• **Material to process**:
☆ ☆ ☆ ☆ ☆ ☆ ☆
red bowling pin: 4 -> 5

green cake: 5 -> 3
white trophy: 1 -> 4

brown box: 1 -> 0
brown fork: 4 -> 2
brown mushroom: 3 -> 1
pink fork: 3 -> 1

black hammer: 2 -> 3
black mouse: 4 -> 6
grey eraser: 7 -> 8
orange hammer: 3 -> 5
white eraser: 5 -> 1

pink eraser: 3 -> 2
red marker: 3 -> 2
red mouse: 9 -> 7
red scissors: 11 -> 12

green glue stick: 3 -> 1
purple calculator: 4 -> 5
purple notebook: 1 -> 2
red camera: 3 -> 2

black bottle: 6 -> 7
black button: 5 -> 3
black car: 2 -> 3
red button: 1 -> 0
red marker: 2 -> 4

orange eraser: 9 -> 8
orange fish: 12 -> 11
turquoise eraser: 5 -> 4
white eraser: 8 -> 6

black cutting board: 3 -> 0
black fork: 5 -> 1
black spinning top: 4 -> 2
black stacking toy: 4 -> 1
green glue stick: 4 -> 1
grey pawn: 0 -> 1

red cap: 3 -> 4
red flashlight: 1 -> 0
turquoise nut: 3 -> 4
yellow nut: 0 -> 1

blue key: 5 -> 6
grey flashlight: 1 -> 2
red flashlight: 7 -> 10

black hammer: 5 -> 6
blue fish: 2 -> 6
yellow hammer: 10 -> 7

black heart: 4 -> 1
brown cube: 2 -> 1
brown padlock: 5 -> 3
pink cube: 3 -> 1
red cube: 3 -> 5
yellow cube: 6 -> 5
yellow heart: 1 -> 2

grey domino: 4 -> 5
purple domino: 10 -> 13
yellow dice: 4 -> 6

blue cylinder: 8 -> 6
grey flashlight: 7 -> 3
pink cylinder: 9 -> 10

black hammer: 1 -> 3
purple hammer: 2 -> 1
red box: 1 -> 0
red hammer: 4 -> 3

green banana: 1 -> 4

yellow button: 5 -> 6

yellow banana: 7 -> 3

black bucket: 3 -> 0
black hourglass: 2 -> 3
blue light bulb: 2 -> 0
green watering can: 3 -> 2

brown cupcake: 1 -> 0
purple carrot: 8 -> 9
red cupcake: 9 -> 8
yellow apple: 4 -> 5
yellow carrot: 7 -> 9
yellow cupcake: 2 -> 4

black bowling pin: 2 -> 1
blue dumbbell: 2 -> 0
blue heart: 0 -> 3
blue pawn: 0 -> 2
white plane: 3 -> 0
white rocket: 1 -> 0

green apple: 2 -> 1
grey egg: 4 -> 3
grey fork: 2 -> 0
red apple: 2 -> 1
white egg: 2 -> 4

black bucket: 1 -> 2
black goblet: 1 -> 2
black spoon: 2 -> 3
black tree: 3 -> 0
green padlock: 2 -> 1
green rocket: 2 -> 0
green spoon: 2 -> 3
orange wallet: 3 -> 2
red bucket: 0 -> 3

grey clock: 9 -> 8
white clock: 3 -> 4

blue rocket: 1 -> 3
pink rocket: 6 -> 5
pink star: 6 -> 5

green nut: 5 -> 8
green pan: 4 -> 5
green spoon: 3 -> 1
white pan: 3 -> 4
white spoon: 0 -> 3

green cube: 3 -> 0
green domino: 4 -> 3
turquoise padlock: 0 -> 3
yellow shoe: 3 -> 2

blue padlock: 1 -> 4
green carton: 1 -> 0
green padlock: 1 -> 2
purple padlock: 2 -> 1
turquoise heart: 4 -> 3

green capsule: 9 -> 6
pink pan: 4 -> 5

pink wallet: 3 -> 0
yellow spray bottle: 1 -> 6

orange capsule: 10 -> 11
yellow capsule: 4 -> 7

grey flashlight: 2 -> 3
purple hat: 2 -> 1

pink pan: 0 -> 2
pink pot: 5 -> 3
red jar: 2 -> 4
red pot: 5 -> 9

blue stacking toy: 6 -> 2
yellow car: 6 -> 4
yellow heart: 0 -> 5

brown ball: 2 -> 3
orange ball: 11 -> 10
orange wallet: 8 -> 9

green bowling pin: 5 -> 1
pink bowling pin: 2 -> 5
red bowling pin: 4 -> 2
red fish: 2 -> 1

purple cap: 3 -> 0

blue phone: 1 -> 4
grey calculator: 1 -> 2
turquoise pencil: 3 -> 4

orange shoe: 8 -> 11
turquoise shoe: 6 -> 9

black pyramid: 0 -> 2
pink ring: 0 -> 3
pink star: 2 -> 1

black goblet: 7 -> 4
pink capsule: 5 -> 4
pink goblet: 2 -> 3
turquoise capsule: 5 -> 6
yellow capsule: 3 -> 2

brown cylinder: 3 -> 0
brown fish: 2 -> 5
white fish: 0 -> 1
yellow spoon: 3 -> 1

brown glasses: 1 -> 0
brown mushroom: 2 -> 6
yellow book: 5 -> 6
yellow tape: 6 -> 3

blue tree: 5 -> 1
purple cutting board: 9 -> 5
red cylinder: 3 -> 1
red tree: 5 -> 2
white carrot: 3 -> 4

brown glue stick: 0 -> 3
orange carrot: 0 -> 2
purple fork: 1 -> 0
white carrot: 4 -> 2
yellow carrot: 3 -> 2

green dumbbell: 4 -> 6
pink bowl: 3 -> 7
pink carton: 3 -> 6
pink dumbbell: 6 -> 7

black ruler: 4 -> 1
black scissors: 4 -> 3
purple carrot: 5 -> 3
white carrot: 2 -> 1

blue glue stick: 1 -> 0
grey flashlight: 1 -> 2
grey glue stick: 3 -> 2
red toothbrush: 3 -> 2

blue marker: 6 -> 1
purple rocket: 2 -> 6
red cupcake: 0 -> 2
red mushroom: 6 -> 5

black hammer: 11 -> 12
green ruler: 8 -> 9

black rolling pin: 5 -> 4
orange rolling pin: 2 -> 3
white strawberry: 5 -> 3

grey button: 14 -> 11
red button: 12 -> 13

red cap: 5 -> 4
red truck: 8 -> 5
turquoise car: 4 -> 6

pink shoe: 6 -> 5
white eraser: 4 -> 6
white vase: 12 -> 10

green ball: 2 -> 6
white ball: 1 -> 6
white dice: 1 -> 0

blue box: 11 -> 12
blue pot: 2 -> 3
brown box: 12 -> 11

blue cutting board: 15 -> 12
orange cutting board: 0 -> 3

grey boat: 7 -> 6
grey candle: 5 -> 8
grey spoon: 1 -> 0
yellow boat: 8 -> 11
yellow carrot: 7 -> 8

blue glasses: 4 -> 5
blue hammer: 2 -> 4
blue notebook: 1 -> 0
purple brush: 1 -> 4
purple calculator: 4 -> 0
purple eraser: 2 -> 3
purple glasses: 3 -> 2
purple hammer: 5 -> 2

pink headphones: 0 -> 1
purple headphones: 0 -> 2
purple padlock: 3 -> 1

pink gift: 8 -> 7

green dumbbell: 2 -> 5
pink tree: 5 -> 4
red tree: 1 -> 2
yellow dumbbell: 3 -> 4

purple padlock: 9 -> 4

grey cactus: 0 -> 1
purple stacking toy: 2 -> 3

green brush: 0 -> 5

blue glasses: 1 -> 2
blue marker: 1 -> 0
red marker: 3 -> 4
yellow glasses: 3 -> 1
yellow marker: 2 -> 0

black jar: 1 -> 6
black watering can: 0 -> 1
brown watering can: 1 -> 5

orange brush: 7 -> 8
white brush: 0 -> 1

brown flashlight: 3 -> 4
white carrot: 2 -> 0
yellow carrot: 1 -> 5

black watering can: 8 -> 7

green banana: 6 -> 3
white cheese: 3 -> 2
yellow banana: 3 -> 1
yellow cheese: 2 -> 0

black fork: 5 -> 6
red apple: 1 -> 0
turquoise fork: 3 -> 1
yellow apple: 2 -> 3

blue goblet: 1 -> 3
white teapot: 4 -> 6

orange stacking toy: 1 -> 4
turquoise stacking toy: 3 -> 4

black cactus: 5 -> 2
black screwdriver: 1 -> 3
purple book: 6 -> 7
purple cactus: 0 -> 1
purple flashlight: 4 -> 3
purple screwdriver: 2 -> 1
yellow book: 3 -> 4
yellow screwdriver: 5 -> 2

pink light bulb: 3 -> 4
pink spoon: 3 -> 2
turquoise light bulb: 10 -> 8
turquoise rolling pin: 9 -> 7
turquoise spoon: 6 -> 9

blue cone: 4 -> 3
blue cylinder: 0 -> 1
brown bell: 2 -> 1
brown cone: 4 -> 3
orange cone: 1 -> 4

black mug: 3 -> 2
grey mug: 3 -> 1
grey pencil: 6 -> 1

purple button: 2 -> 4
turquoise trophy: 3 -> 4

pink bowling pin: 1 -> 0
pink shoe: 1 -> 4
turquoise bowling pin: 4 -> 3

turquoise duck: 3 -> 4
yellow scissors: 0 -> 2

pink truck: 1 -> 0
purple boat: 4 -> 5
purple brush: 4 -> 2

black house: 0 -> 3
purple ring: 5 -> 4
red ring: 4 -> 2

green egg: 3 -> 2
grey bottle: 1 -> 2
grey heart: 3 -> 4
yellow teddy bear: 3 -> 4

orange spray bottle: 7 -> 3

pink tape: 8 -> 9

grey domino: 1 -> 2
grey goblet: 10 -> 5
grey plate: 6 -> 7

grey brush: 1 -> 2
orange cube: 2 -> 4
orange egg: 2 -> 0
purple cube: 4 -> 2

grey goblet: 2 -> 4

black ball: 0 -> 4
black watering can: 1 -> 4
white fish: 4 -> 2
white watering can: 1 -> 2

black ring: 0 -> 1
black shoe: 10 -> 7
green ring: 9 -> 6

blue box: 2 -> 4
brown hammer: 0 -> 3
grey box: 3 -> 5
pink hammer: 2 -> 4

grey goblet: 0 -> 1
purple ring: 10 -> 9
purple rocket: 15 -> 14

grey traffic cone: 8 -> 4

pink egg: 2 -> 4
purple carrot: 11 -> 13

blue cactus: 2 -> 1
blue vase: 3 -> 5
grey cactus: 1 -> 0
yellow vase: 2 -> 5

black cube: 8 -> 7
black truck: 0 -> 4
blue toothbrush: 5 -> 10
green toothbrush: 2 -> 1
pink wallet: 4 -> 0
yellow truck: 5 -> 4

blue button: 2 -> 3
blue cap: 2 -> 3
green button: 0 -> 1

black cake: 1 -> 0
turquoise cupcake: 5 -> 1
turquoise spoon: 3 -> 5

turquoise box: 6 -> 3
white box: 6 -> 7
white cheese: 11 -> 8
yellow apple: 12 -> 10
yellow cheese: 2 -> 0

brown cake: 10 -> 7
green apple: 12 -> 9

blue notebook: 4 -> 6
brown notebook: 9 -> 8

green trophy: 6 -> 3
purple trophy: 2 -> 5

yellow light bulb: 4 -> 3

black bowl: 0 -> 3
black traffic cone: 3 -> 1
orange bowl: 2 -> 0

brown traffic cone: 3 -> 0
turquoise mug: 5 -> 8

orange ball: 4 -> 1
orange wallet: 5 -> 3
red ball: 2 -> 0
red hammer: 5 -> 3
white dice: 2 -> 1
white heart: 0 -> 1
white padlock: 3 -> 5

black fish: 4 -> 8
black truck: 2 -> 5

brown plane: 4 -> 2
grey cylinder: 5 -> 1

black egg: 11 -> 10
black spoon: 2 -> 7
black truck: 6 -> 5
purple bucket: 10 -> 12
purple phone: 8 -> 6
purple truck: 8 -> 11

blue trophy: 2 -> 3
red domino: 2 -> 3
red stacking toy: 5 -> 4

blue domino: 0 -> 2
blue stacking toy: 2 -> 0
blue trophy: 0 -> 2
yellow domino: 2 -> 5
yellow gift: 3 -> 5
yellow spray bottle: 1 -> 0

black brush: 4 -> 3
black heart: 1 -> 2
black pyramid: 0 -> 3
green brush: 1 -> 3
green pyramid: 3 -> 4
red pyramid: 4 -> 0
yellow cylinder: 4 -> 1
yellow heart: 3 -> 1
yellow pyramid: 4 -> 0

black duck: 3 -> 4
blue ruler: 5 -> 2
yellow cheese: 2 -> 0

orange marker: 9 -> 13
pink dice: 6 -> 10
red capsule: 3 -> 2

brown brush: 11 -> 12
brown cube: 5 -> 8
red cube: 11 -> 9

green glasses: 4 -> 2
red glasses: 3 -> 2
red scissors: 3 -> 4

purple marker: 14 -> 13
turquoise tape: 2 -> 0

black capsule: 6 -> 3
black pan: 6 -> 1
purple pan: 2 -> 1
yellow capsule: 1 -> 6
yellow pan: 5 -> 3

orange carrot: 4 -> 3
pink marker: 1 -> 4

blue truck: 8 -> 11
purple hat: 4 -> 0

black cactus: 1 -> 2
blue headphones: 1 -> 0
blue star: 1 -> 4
☆ ☆ ☆ ☆ ☆ ☆ ☆
Please copy, exactly as written, every line in the listing above from the line with "blue phone: 1 -> 4" up to and including the line with "black hammer: 11 -> 12".

• **Written response**:
blue phone: 1 -> 4
grey calculator: 1 -> 2
turquoise pencil: 3 -> 4

orange shoe: 8 -> 11
turquoise shoe: 6 -> 9

black pyramid: 0 -> 2
pink ring: 0 -> 3
pink star: 2 -> 1

black goblet: 7 -> 4
pink capsule: 5 -> 4
pink goblet: 2 -> 3
turquoise capsule: 5 -> 6
yellow capsule: 3 -> 2

brown cylinder: 3 -> 0
brown fish: 2 -> 5
white fish: 0 -> 1
yellow spoon: 3 -> 1

brown glasses: 1 -> 0
brown mushroom: 2 -> 6
yellow book: 5 -> 6
yellow tape: 6 -> 3

blue tree: 5 -> 1
purple cutting board: 9 -> 5
red cylinder: 3 -> 1
red tree: 5 -> 2
white carrot: 3 -> 4

brown glue stick: 0 -> 3
orange carrot: 0 -> 2
purple fork: 1 -> 0
white carrot: 4 -> 2
yellow carrot: 3 -> 2

green dumbbell: 4 -> 6
pink bowl: 3 -> 7
pink carton: 3 -> 6
pink dumbbell: 6 -> 7

black ruler: 4 -> 1
black scissors: 4 -> 3
purple carrot: 5 -> 3
white carrot: 2 -> 1

blue glue stick: 1 -> 0
grey flashlight: 1 -> 2
grey glue stick: 3 -> 2
red toothbrush: 3 -> 2

blue marker: 6 -> 1
purple rocket: 2 -> 6
red cupcake: 0 -> 2
red mushroom: 6 -> 5

black hammer: 11 -> 12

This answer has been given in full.